● **Short problem**:
Where the word "debris" occurs in a line, return that line.

● **Excerpted records**:

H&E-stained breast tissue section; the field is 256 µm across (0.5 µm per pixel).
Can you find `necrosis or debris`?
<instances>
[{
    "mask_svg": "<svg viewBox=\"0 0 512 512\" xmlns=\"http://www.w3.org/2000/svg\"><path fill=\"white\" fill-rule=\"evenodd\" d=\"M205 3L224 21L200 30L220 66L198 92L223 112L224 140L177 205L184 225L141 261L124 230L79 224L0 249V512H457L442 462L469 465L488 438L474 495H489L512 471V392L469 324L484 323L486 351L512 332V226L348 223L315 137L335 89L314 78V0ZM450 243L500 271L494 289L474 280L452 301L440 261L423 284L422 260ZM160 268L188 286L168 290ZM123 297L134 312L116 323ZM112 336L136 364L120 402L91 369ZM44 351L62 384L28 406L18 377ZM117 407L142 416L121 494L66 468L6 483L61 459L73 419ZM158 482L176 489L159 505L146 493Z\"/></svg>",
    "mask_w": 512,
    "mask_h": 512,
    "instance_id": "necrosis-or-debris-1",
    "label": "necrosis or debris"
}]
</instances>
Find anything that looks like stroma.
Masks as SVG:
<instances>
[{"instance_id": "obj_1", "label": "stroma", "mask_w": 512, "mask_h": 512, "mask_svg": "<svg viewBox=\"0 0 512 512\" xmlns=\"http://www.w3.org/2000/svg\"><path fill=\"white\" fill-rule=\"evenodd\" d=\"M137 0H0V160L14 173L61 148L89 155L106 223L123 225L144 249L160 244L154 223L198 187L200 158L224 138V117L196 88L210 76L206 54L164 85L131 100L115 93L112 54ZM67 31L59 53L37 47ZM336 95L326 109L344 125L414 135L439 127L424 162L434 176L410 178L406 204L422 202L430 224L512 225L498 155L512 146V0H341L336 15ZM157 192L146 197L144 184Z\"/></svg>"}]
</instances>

● **Answer below**:
Can you find `necrosis or debris`?
    "instance_id": "necrosis-or-debris-1",
    "label": "necrosis or debris"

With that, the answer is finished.